■ **INSTRUCCIONES**: Cuenta, por favor, cuántas líneas de las filas contienen la cadena "upbow", distinguiendo entre mayúsculas y minúsculas. Responde solo con el número.

■ **REGISTROS**:
__________

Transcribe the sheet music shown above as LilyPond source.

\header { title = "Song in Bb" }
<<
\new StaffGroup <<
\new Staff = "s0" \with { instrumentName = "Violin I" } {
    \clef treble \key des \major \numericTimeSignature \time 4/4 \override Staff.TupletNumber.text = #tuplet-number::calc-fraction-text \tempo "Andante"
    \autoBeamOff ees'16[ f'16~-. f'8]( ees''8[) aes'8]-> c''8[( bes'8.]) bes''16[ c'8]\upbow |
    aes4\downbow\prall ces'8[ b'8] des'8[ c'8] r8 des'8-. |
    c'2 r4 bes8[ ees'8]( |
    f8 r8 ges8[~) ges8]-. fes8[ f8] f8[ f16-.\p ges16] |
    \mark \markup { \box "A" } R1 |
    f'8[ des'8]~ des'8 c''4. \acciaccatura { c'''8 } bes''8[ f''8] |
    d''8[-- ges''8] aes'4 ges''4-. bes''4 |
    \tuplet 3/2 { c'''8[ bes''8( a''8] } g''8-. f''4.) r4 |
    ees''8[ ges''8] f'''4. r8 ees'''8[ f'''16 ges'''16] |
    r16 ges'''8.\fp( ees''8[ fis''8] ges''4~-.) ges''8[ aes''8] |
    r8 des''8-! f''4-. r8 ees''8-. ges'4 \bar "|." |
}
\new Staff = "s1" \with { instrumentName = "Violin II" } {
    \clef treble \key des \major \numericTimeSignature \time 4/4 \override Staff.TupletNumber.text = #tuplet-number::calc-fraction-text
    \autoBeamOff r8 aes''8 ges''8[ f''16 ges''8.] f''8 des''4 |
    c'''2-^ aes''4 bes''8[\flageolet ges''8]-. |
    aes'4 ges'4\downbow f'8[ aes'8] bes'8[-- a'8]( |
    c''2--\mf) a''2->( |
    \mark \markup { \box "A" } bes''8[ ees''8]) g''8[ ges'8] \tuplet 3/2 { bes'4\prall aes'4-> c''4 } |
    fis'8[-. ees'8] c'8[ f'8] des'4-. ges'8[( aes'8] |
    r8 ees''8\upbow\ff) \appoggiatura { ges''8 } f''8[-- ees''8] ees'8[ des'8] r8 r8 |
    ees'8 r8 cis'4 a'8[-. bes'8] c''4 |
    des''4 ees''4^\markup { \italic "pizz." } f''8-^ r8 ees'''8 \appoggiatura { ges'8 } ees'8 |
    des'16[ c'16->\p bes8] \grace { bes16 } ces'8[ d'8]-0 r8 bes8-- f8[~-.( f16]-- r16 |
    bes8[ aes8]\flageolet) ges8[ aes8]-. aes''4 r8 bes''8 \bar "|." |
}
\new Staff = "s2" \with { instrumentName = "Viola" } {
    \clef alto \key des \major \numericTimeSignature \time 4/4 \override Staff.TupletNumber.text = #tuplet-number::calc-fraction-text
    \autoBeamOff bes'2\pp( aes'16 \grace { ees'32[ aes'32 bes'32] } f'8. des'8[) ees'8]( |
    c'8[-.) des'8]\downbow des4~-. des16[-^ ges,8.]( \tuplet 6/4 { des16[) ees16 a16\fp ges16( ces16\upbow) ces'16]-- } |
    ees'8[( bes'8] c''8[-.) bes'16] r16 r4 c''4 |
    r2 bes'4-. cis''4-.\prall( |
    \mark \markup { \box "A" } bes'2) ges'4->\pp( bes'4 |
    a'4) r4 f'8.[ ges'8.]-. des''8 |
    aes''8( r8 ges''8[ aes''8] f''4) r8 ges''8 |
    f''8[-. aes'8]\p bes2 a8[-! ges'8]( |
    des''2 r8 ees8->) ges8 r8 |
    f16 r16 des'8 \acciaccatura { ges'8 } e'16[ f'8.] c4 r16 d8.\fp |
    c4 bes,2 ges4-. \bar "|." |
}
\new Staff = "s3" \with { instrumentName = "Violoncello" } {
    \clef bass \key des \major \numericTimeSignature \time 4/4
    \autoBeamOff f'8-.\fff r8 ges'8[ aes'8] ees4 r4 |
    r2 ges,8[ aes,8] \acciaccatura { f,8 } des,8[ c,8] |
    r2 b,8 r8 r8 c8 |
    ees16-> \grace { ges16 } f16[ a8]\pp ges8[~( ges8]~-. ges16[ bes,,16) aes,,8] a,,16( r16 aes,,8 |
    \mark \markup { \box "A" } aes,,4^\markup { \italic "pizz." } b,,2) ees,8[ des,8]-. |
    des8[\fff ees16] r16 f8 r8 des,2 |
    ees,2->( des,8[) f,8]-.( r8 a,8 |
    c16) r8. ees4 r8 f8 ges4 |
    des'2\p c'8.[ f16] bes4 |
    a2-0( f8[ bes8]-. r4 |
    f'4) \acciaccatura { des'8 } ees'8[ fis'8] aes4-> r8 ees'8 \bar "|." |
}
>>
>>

__________

■ **RESULTADO FINAL**: 3